[[ LISTED RECORDS open ]]

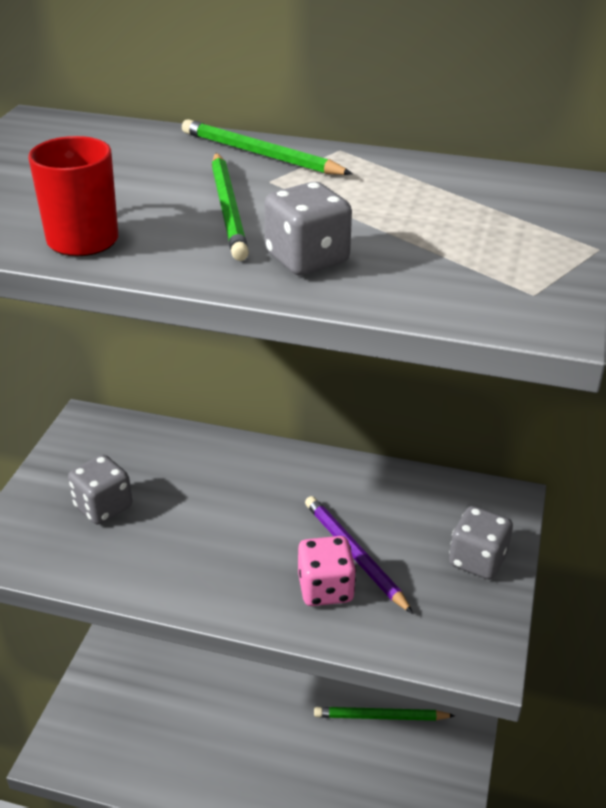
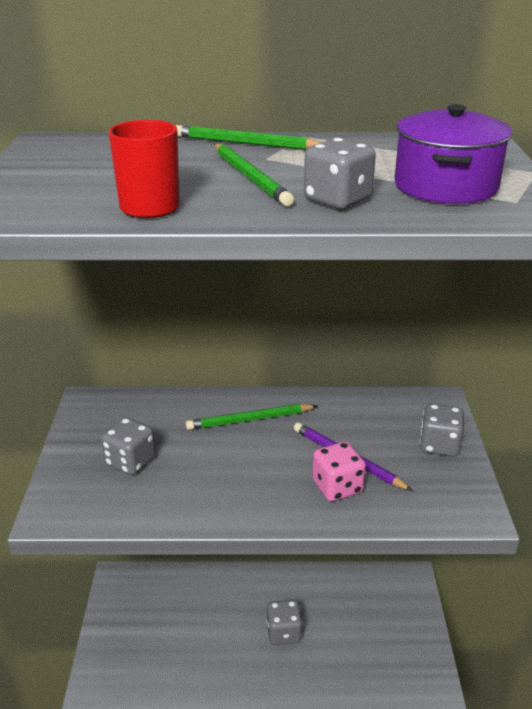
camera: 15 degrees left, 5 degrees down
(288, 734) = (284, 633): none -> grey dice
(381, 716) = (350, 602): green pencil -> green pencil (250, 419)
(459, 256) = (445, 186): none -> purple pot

[[ LISTED RECORDS closed ]]
[[ LISTED RECORDS open ]]

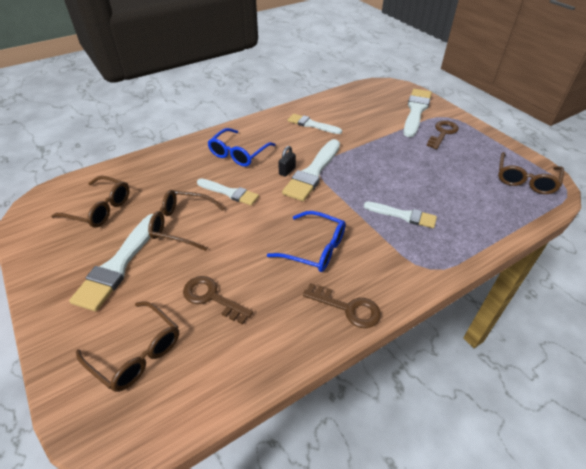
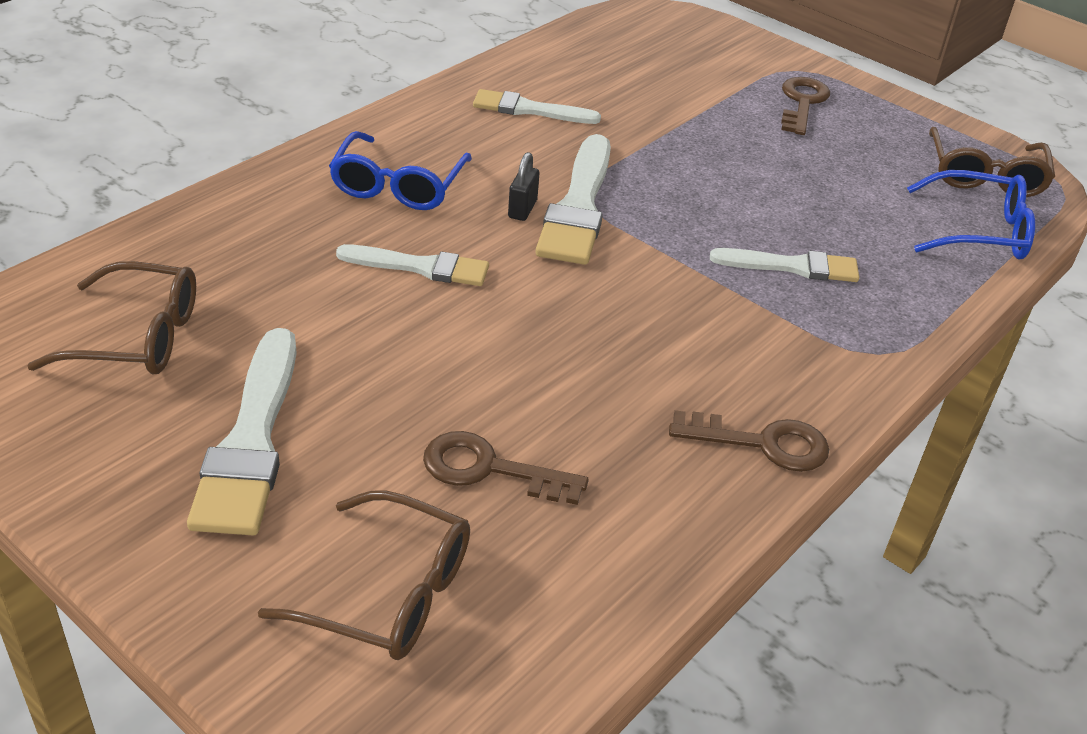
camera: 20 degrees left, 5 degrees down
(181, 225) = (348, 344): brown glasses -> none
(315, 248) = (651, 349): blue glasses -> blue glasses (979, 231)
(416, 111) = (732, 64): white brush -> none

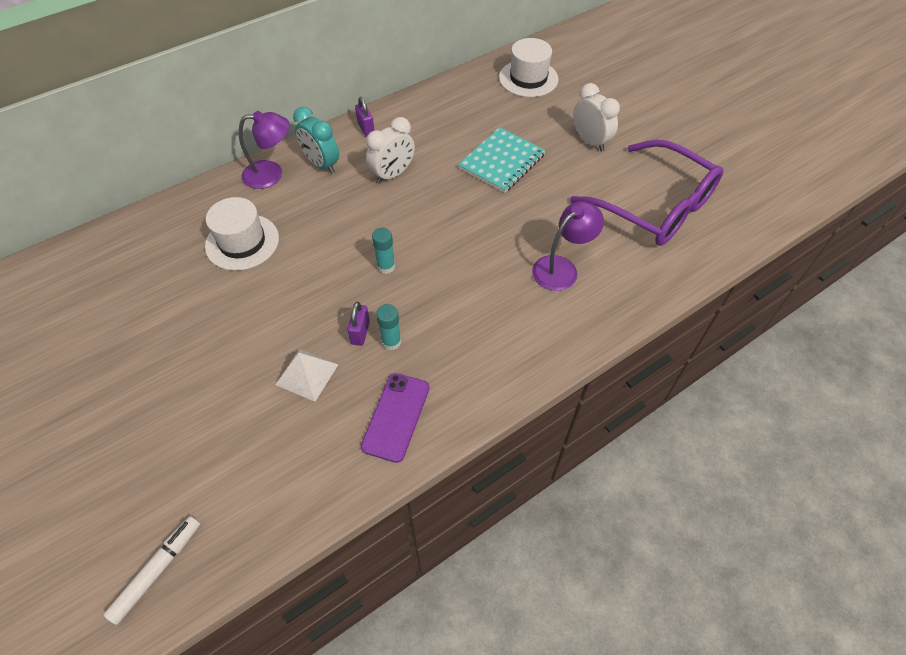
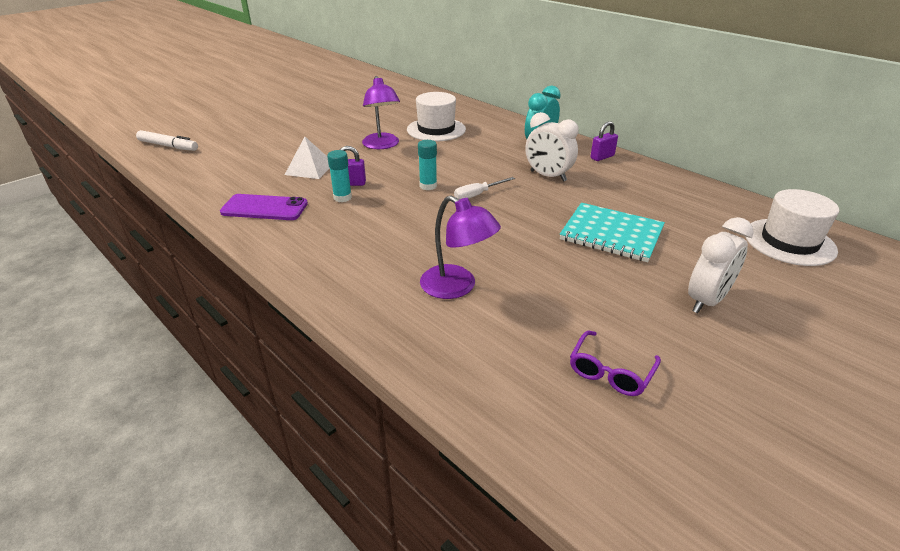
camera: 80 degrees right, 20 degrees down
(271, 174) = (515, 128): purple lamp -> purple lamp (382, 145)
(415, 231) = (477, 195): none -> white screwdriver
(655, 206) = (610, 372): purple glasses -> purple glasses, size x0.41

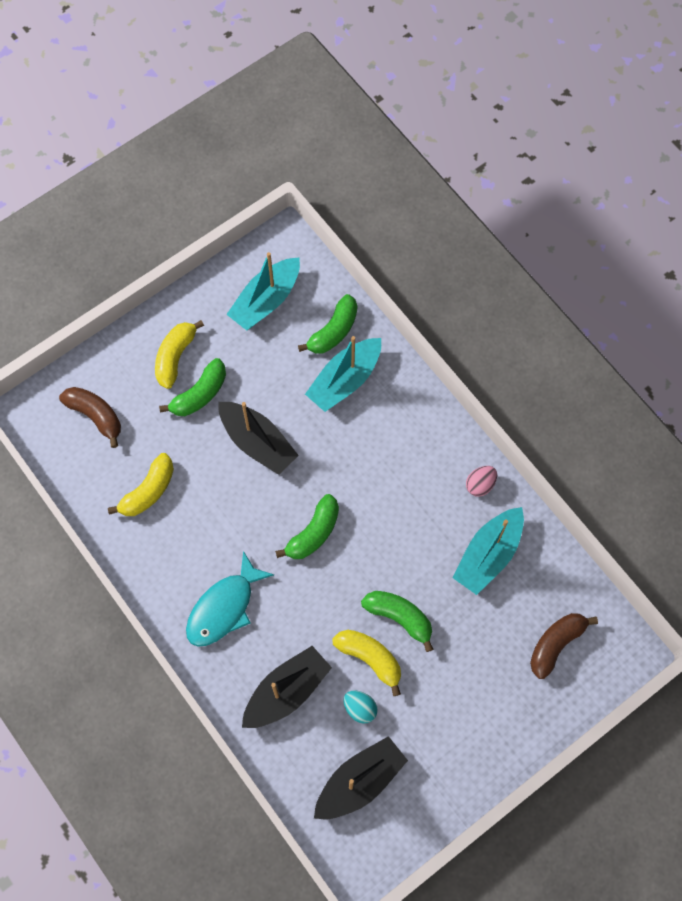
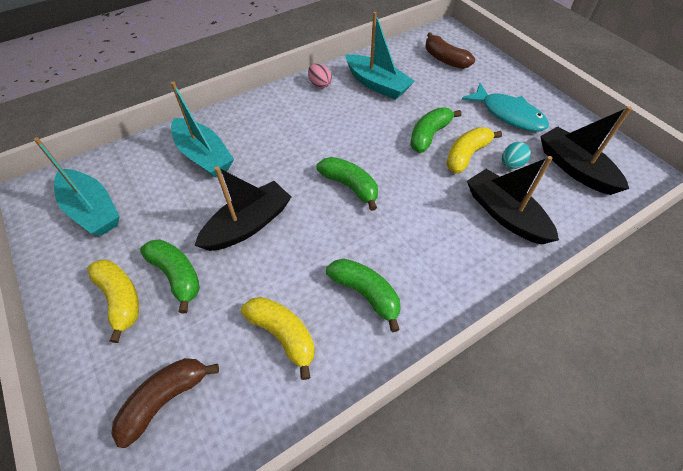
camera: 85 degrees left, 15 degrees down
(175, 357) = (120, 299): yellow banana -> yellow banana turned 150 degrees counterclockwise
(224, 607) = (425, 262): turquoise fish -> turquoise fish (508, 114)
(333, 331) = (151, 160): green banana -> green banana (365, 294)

[[ LISTED RECORDS closed ]]
[[ LISTED RECORDS open ]]

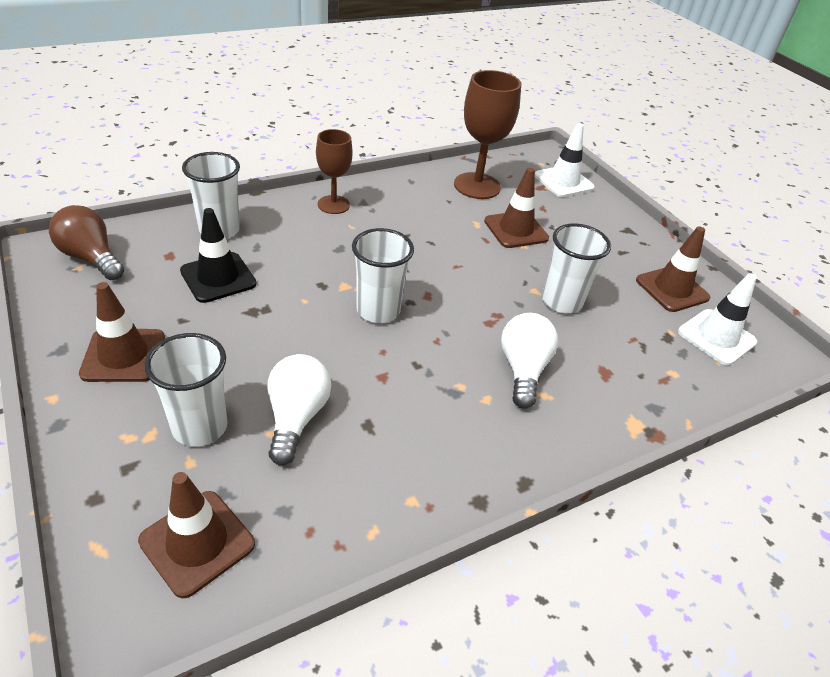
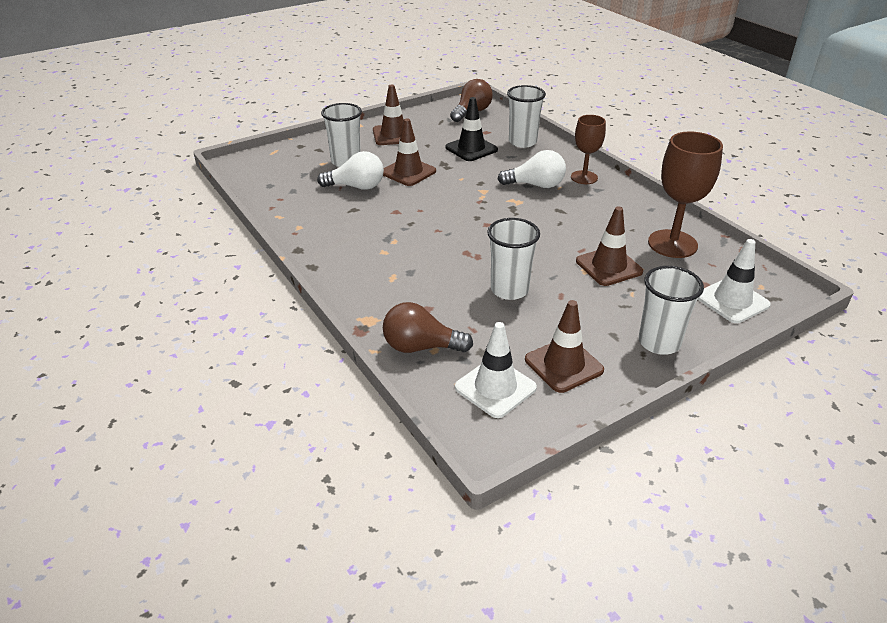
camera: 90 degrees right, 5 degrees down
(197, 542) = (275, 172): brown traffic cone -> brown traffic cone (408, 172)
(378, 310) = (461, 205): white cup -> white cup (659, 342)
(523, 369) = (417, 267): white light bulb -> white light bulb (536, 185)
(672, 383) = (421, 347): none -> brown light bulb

[[ LISTED RECORDS closed ]]

**EXERCISE AIM:**
Look for the word "bulb" in the data, then return every line that contains it.

**WRITTEN ANSWER:**
(523, 369) = (417, 267): white light bulb -> white light bulb (536, 185)
(672, 383) = (421, 347): none -> brown light bulb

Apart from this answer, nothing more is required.